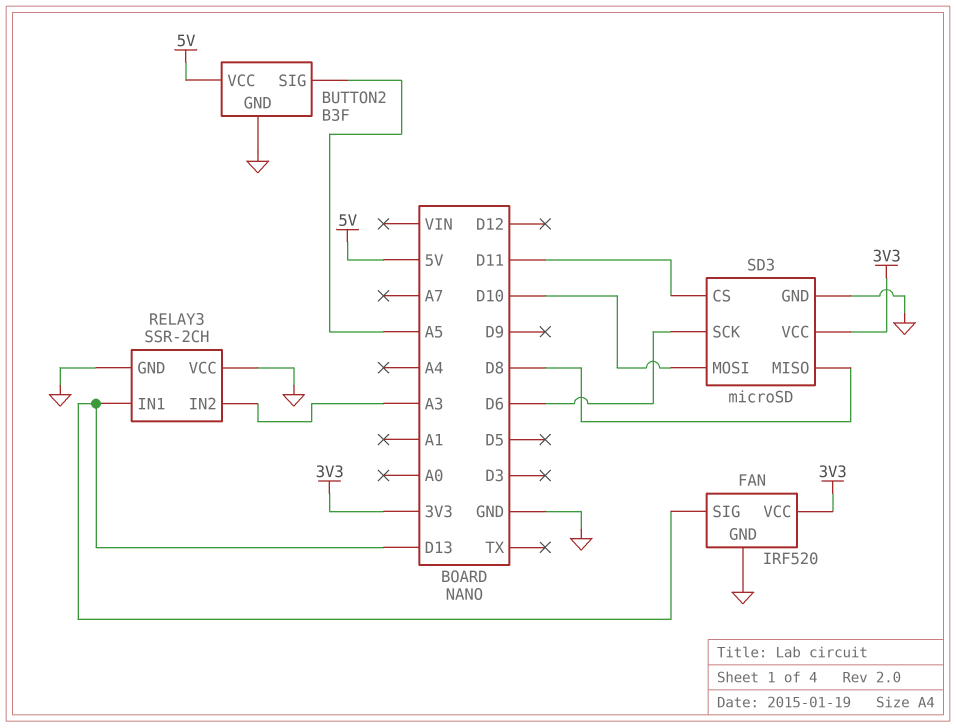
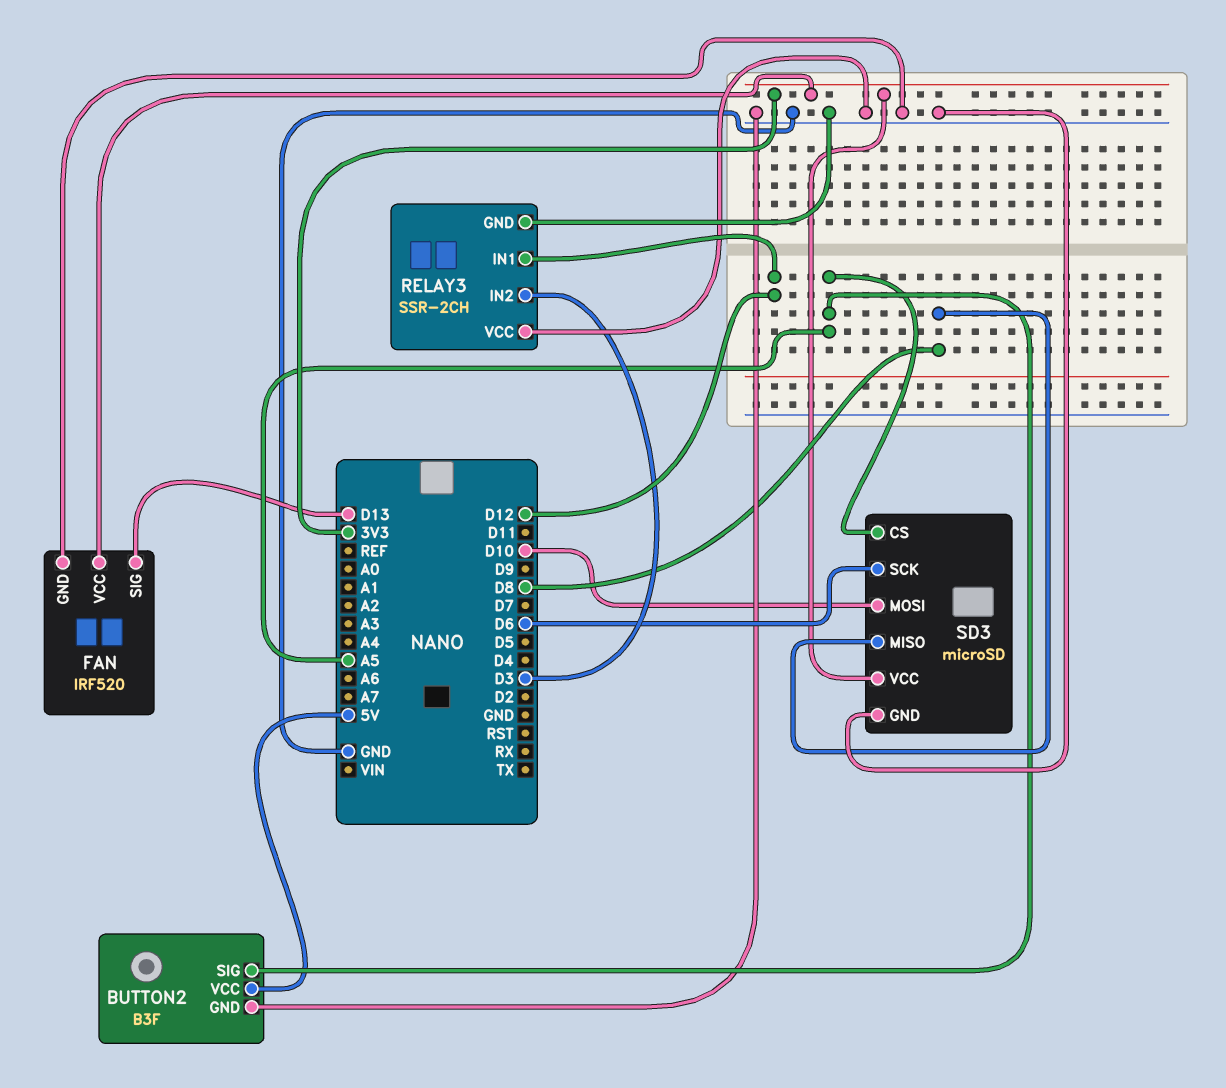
RELAY3 pin IN1: D13 -> D12
RELAY3 pin IN2: A3 -> D3
SD3 pin CS: D11 -> A5

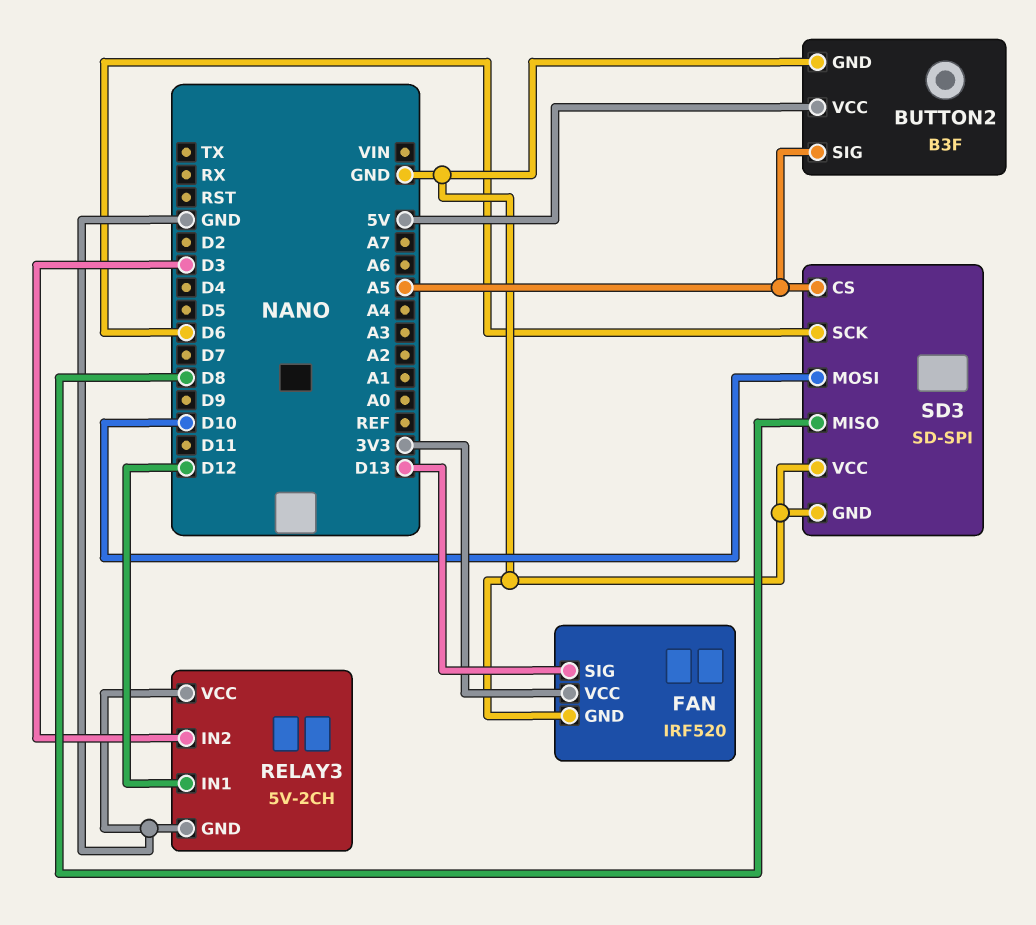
RELAY3: SSR-2CH -> 5V-2CH
SD3: microSD -> SD-SPI
SD3 pin VCC: 3V3 -> GND

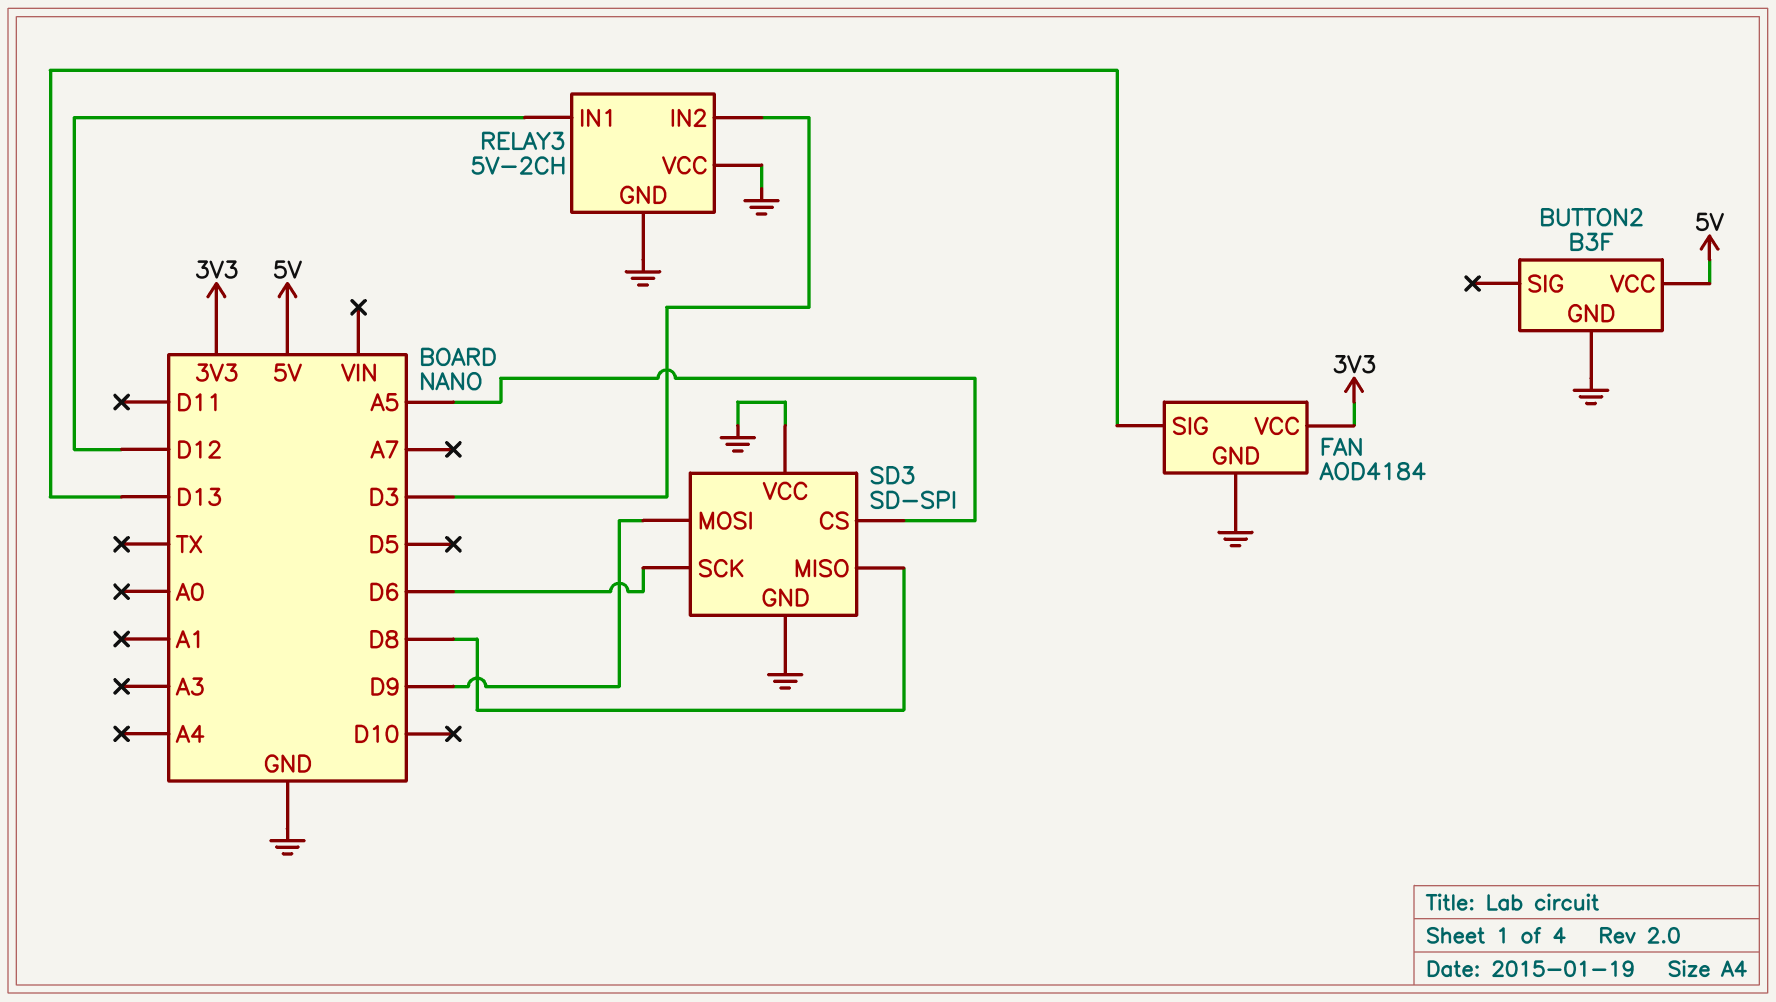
BUTTON2 pin SIG: A5 -> none
FAN: IRF520 -> AOD4184
SD3 pin MOSI: D10 -> D9

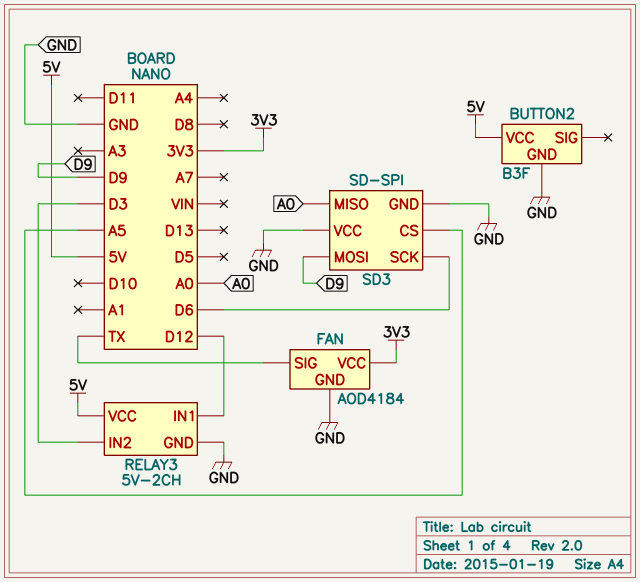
FAN pin SIG: D13 -> TX
RELAY3 pin VCC: GND -> 5V
SD3 pin MISO: D8 -> A0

★ ★ ★

# TASK DETAILS
Take the line with "SD3 pin MOSI: D10 -> D9" and each line after it through the end of the material above, and reproduce them exactly, without the pictures.

# ANSWER SPACE
SD3 pin MOSI: D10 -> D9

FAN pin SIG: D13 -> TX
RELAY3 pin VCC: GND -> 5V
SD3 pin MISO: D8 -> A0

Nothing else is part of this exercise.